*Material to process*
····················

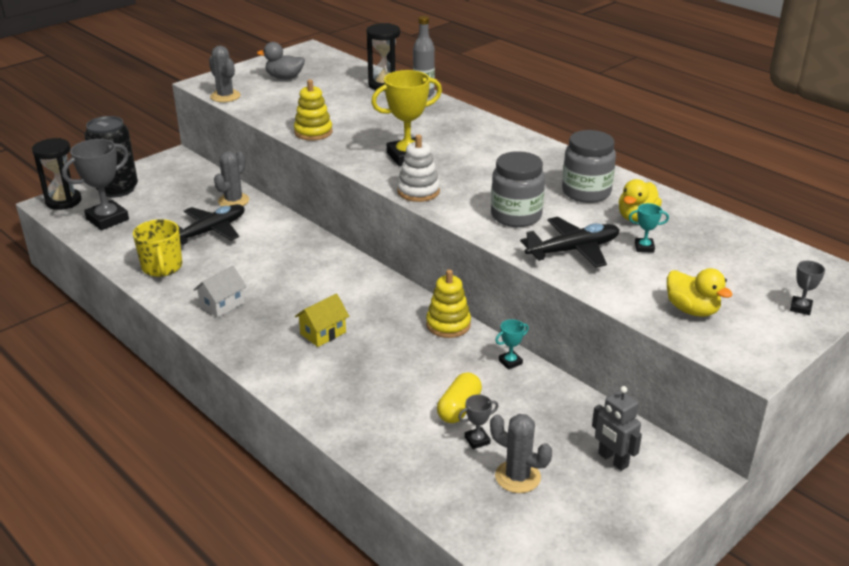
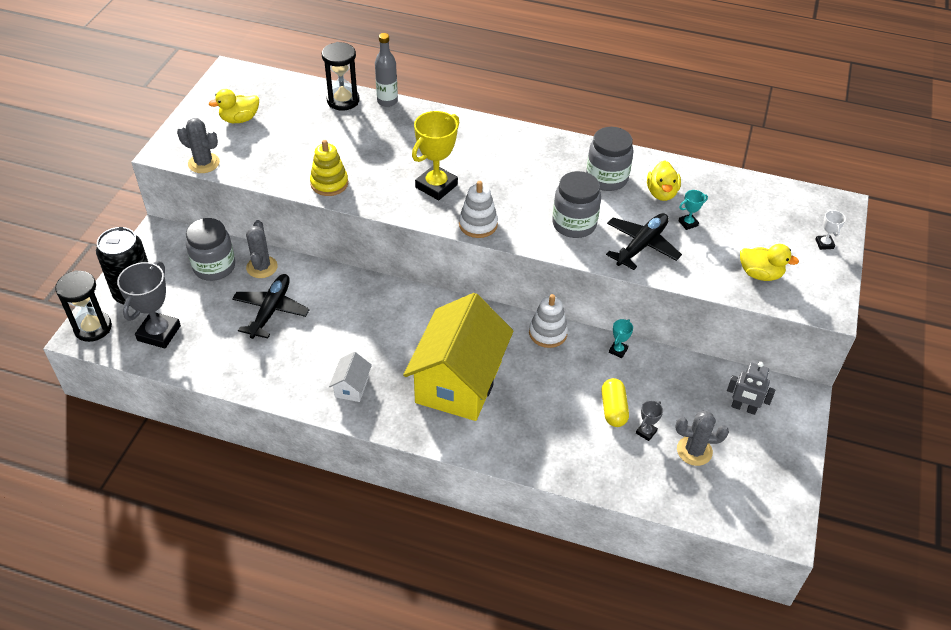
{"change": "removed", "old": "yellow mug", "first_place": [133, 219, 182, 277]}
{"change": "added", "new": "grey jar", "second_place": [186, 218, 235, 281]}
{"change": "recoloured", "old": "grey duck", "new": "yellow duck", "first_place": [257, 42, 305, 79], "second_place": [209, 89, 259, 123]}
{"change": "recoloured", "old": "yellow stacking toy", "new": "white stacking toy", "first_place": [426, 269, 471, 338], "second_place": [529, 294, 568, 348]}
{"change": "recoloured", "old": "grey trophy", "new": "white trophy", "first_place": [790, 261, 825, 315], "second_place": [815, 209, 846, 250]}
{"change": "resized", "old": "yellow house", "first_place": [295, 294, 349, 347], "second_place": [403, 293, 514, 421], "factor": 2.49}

····················

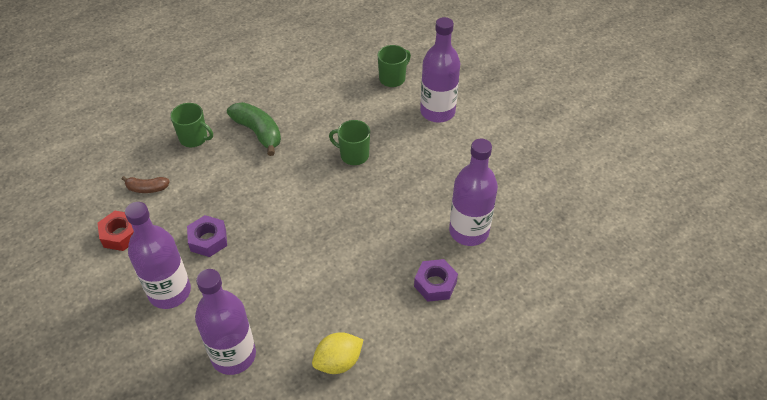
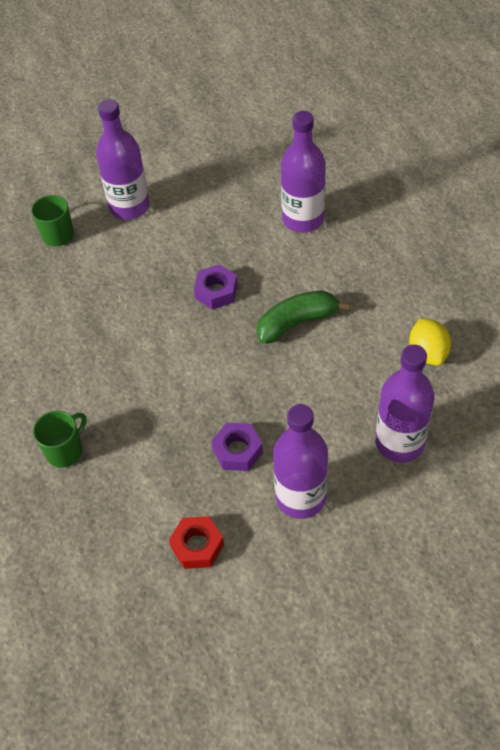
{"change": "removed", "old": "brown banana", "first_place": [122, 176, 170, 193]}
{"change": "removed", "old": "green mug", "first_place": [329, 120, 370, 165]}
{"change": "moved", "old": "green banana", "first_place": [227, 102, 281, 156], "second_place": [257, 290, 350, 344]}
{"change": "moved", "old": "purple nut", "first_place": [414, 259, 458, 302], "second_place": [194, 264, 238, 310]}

····················

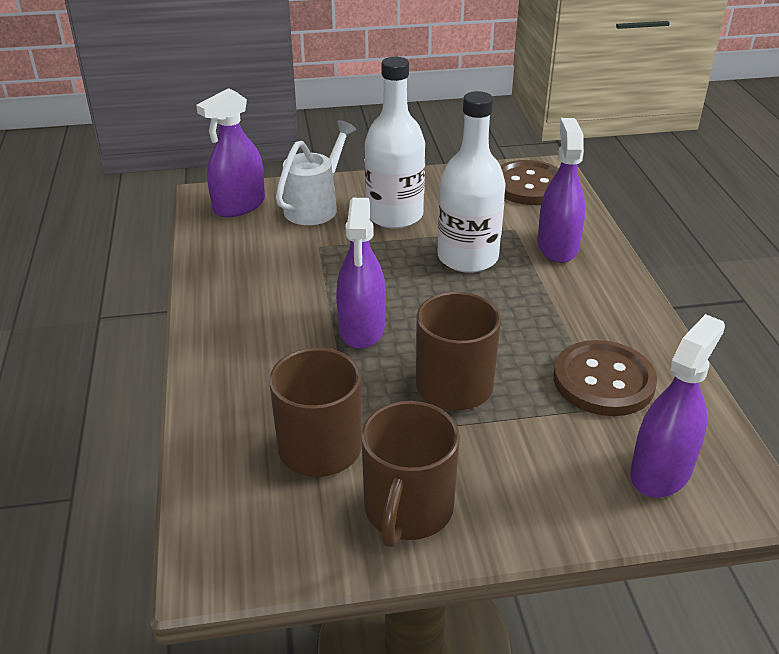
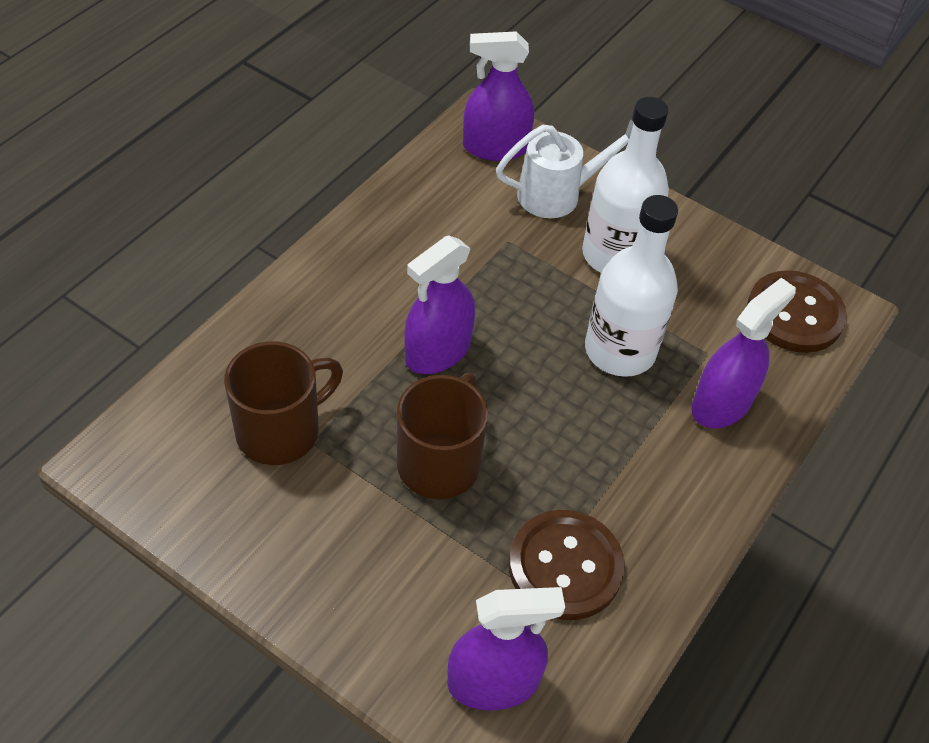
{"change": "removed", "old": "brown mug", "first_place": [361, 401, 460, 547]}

····················

*Aim of the task*
The lines to copy are those in the records above containing the word "grey".

*Result of this exercise*
{"change": "added", "new": "grey jar", "second_place": [186, 218, 235, 281]}
{"change": "recoloured", "old": "grey duck", "new": "yellow duck", "first_place": [257, 42, 305, 79], "second_place": [209, 89, 259, 123]}
{"change": "recoloured", "old": "grey trophy", "new": "white trophy", "first_place": [790, 261, 825, 315], "second_place": [815, 209, 846, 250]}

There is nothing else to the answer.